> Task details
All of the records below must be reproduced exactly, minus any pictures.

> Listed entries
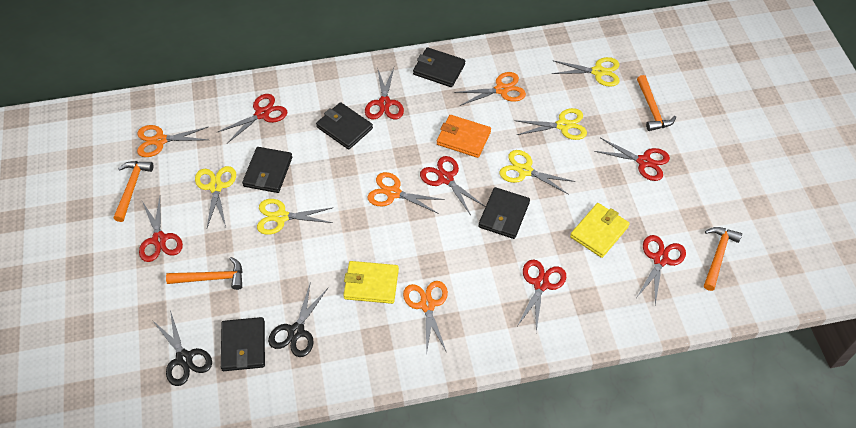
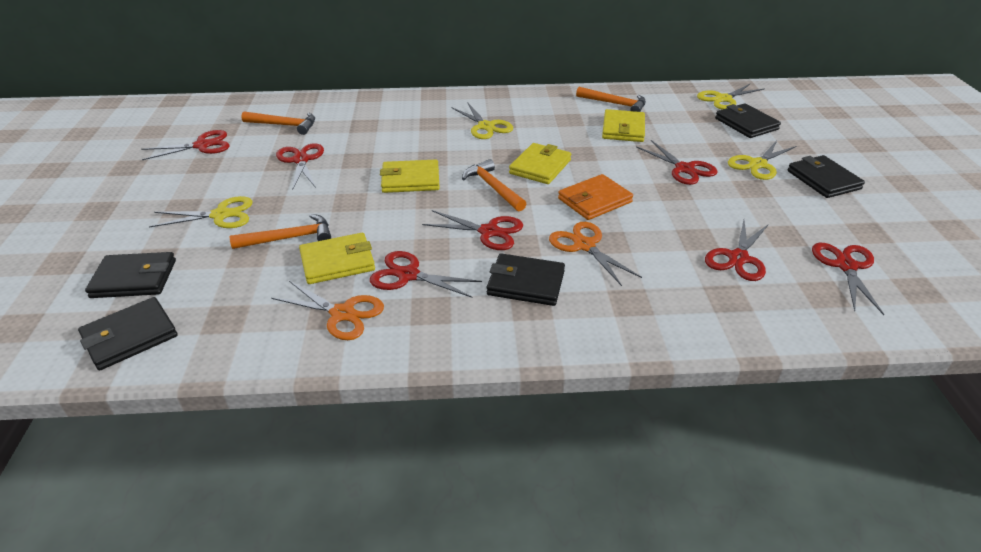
black scissors: 2 -> 0
orange scissors: 4 -> 2
yellow scissors: 5 -> 4
yellow wallet: 2 -> 4

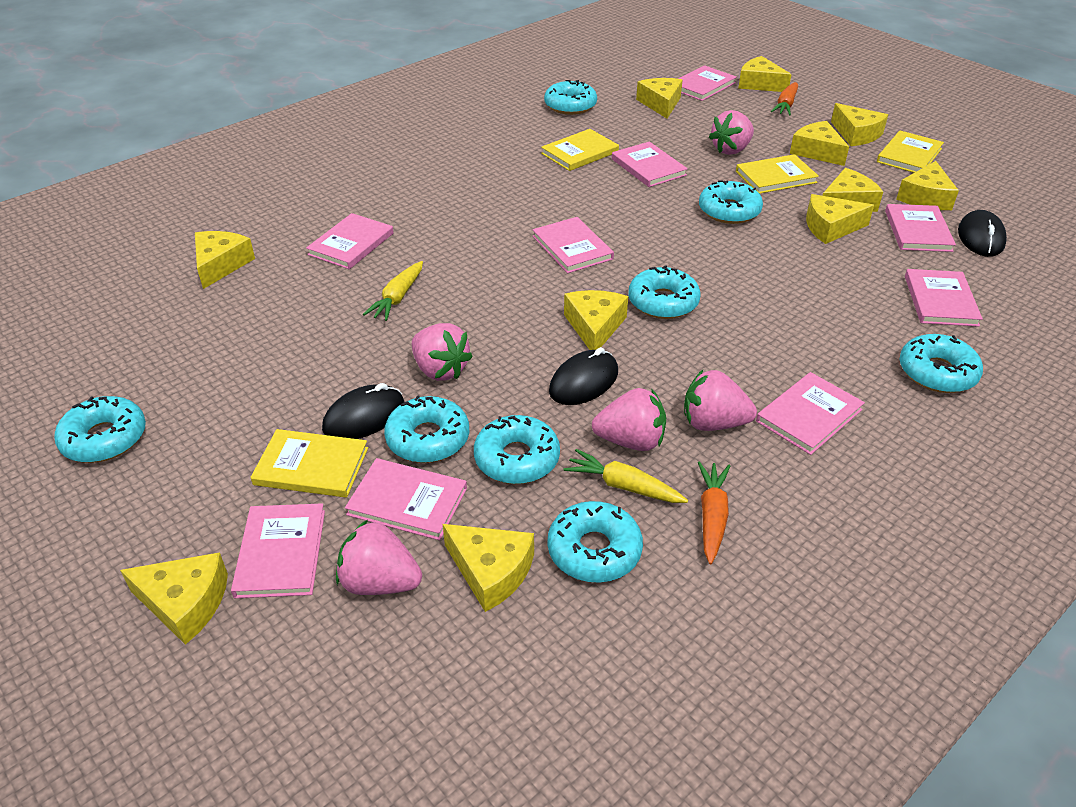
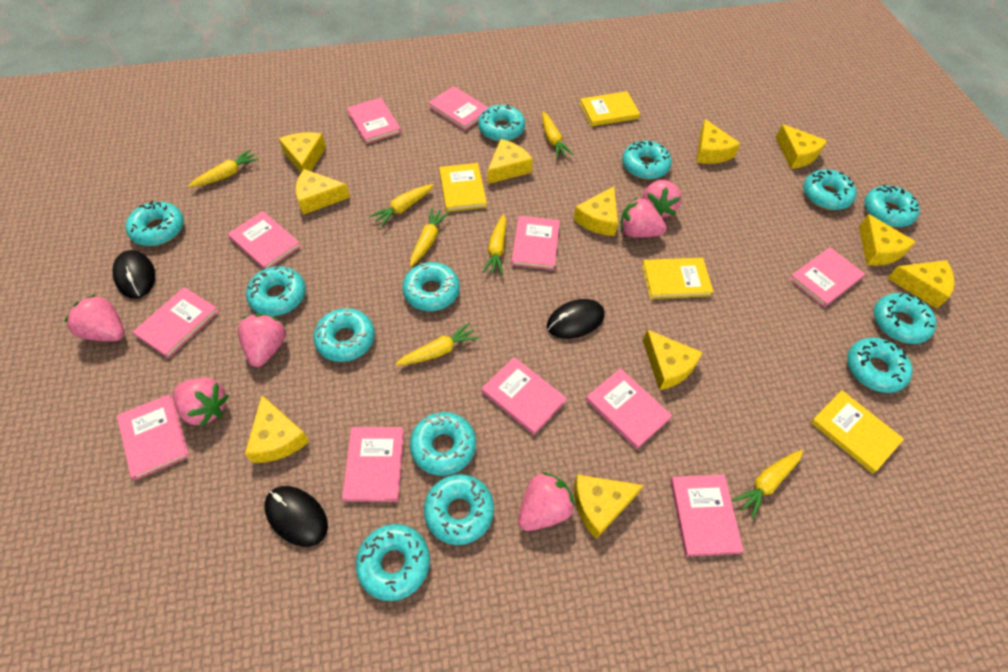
orange carrot: 2 -> 0
pink book: 9 -> 11
pink strawberry: 5 -> 6
turquoise donut: 8 -> 13
yellow carrot: 2 -> 7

> Expected output
black scissors: 2 -> 0
orange scissors: 4 -> 2
yellow scissors: 5 -> 4
yellow wallet: 2 -> 4

orange carrot: 2 -> 0
pink book: 9 -> 11
pink strawberry: 5 -> 6
turquoise donut: 8 -> 13
yellow carrot: 2 -> 7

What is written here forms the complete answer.